● Consigne: Extrayez sans la modifier la partie des données qui commence à leur première ligne et se termine par la ligne contenant "blue pentagon at", ces deux lignes comprises.

(Éléments stockés d'une collection)

______________________________

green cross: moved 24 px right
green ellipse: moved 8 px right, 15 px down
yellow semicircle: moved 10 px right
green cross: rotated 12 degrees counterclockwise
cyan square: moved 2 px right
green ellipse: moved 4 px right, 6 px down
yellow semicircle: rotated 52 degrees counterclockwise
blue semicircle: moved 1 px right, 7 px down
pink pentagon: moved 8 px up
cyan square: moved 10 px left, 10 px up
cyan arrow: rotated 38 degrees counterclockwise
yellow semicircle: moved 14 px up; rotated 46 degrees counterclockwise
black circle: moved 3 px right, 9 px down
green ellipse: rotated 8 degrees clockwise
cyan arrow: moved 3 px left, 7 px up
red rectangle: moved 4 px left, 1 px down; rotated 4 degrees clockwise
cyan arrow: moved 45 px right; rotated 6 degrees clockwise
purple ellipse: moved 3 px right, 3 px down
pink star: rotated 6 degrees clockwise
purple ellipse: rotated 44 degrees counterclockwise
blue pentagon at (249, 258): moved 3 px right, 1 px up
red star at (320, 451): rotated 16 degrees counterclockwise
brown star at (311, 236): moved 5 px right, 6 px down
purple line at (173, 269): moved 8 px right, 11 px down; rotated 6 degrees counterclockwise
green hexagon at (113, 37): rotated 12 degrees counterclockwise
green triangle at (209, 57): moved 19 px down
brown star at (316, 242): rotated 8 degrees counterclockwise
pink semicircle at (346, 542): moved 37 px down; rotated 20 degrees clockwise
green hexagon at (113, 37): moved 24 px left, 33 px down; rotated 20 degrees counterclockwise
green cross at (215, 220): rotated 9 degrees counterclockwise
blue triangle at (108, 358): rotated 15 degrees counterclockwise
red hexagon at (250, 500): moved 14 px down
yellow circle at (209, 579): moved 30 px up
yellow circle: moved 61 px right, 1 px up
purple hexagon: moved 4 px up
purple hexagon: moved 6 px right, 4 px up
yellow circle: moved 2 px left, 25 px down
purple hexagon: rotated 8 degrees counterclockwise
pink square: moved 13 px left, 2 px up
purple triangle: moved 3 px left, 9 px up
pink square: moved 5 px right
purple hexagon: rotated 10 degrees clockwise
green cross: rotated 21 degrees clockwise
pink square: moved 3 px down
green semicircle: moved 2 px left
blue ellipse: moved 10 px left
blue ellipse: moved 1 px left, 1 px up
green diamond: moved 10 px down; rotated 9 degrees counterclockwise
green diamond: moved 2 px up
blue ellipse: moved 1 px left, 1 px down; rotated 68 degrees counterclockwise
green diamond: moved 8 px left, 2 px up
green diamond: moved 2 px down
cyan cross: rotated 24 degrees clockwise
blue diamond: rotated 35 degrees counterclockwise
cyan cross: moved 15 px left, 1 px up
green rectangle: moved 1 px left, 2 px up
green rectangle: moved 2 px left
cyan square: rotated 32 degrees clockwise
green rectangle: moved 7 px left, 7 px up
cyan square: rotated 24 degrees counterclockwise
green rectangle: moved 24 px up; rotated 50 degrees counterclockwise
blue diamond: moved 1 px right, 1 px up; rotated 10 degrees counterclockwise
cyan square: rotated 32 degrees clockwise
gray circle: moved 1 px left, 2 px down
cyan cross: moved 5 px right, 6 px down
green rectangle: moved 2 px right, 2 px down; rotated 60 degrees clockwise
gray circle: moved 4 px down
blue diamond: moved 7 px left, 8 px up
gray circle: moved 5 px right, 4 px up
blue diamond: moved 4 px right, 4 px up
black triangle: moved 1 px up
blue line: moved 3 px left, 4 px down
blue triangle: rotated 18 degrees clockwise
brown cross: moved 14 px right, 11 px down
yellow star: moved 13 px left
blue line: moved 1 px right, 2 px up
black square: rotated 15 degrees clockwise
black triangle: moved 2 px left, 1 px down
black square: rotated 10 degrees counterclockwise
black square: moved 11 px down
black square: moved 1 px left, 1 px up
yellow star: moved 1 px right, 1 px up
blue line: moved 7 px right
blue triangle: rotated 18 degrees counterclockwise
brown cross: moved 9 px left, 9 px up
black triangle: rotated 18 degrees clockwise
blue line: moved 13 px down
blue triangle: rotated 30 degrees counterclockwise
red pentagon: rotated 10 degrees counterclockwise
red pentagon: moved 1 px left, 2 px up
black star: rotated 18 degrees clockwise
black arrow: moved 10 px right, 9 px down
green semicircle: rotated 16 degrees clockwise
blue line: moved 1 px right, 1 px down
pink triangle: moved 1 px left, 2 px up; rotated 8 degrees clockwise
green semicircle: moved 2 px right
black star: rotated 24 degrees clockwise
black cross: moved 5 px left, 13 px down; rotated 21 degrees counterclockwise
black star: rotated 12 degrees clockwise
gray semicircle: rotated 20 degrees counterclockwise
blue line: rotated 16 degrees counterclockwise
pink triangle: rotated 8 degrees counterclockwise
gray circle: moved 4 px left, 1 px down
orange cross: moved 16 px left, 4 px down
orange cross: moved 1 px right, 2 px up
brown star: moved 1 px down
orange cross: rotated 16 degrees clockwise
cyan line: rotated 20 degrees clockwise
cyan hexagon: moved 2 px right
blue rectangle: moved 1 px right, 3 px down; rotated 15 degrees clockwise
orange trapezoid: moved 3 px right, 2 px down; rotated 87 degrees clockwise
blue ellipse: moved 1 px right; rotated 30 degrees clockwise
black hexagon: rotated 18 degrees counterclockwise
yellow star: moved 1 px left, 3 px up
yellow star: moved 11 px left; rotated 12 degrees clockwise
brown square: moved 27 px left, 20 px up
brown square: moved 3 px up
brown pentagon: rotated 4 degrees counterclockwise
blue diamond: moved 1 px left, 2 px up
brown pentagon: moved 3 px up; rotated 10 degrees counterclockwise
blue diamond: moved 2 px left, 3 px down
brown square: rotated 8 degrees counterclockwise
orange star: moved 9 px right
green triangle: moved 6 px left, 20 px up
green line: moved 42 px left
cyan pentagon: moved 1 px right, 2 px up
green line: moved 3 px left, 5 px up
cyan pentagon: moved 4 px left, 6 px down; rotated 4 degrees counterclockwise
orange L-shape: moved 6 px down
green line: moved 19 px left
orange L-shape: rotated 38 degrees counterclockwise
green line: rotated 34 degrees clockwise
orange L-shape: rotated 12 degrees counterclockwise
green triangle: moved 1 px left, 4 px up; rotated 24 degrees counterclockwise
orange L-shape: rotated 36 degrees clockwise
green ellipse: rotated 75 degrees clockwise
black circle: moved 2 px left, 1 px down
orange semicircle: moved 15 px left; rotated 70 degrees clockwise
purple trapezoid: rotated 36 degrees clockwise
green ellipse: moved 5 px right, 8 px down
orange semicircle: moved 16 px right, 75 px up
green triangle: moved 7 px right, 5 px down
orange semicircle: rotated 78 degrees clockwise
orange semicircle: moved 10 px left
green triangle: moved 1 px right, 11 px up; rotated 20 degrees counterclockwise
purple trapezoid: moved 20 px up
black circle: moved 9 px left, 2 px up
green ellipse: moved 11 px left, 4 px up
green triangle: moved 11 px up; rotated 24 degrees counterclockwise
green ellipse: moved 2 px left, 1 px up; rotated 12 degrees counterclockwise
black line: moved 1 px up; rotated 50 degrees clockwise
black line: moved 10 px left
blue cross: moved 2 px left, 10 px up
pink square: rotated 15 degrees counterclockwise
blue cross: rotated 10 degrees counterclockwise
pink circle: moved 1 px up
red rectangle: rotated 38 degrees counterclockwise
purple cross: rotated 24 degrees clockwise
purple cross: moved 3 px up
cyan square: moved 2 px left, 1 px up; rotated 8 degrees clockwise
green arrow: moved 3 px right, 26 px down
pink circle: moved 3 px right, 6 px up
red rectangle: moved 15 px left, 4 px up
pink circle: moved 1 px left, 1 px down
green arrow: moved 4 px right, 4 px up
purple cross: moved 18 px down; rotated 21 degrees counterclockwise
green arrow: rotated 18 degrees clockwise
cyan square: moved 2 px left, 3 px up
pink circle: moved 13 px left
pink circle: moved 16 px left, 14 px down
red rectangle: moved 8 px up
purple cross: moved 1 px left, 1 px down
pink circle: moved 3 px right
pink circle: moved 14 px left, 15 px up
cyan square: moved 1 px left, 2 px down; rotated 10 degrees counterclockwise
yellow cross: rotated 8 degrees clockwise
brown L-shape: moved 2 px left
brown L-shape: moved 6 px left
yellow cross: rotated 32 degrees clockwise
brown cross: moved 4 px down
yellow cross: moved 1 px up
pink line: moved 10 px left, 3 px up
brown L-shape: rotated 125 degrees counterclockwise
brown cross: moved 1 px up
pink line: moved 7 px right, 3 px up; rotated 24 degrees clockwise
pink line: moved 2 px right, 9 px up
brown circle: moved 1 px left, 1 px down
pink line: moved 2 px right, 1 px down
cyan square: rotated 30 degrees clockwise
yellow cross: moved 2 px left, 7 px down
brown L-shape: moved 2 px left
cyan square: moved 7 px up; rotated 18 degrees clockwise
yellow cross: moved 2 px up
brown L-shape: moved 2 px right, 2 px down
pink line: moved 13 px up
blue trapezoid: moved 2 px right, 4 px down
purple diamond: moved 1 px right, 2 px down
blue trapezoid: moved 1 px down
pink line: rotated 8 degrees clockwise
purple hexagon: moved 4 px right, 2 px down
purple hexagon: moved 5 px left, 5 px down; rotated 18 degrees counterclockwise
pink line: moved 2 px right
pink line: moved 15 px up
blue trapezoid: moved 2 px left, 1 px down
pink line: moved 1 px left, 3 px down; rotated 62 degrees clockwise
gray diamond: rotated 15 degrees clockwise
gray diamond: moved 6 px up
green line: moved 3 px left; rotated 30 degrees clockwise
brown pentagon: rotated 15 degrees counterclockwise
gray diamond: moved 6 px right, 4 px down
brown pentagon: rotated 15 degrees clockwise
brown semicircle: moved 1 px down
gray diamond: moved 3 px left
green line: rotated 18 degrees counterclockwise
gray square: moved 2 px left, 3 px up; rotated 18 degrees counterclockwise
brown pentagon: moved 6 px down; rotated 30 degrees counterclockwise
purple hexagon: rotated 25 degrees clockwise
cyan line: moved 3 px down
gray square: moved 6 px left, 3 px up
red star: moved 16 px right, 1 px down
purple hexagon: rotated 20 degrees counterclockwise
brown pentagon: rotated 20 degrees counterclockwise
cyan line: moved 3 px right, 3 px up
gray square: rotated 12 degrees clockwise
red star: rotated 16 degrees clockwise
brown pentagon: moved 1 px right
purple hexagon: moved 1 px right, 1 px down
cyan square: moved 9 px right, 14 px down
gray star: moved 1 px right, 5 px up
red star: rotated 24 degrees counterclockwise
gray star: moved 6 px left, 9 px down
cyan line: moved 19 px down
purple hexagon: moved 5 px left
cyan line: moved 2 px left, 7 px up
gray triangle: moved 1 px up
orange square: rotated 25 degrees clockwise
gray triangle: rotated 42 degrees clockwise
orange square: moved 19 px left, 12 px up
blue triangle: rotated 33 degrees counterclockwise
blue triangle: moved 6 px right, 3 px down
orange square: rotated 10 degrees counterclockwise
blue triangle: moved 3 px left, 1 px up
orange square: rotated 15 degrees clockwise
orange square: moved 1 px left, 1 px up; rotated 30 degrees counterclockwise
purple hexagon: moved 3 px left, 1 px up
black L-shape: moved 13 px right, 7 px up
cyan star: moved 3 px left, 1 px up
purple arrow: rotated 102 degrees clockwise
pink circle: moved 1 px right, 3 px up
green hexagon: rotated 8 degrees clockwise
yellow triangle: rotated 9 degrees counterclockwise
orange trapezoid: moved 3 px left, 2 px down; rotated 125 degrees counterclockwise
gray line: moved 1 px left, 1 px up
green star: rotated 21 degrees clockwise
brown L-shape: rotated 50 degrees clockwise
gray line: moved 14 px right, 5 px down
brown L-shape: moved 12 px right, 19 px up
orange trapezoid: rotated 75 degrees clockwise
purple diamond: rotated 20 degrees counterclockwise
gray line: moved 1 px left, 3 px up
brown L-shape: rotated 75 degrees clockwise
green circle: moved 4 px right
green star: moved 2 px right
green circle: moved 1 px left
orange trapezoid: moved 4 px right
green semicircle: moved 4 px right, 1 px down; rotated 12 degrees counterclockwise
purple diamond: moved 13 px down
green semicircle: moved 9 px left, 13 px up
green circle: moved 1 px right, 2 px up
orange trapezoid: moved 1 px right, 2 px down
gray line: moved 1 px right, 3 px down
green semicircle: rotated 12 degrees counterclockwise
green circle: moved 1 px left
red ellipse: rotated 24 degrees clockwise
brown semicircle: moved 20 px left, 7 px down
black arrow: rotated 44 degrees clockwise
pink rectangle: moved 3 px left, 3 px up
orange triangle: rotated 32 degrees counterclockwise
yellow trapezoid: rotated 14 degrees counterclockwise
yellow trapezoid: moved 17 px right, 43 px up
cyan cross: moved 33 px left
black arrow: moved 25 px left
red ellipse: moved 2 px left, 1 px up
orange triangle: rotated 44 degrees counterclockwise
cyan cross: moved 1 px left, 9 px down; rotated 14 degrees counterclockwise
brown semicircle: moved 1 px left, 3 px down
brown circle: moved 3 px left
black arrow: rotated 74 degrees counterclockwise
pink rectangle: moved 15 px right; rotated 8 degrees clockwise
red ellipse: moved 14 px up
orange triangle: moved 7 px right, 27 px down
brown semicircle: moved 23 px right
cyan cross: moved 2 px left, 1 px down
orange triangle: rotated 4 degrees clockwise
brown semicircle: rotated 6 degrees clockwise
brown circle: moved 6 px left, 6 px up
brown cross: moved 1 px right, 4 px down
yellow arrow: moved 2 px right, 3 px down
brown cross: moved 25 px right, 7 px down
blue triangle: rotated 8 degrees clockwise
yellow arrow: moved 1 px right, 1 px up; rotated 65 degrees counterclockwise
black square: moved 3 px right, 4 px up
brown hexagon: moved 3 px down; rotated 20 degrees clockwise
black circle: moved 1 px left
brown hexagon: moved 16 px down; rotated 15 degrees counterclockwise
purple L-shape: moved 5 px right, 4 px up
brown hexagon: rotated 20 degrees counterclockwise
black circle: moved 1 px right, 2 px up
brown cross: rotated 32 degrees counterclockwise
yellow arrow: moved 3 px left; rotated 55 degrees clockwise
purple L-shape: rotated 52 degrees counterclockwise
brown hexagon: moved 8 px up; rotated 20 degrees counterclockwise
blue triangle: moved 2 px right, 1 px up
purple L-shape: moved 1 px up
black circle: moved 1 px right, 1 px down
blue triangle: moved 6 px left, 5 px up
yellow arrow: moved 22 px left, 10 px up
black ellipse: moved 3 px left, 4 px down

______________________________

● Corrigé:
green cross: moved 24 px right
green ellipse: moved 8 px right, 15 px down
yellow semicircle: moved 10 px right
green cross: rotated 12 degrees counterclockwise
cyan square: moved 2 px right
green ellipse: moved 4 px right, 6 px down
yellow semicircle: rotated 52 degrees counterclockwise
blue semicircle: moved 1 px right, 7 px down
pink pentagon: moved 8 px up
cyan square: moved 10 px left, 10 px up
cyan arrow: rotated 38 degrees counterclockwise
yellow semicircle: moved 14 px up; rotated 46 degrees counterclockwise
black circle: moved 3 px right, 9 px down
green ellipse: rotated 8 degrees clockwise
cyan arrow: moved 3 px left, 7 px up
red rectangle: moved 4 px left, 1 px down; rotated 4 degrees clockwise
cyan arrow: moved 45 px right; rotated 6 degrees clockwise
purple ellipse: moved 3 px right, 3 px down
pink star: rotated 6 degrees clockwise
purple ellipse: rotated 44 degrees counterclockwise
blue pentagon at (249, 258): moved 3 px right, 1 px up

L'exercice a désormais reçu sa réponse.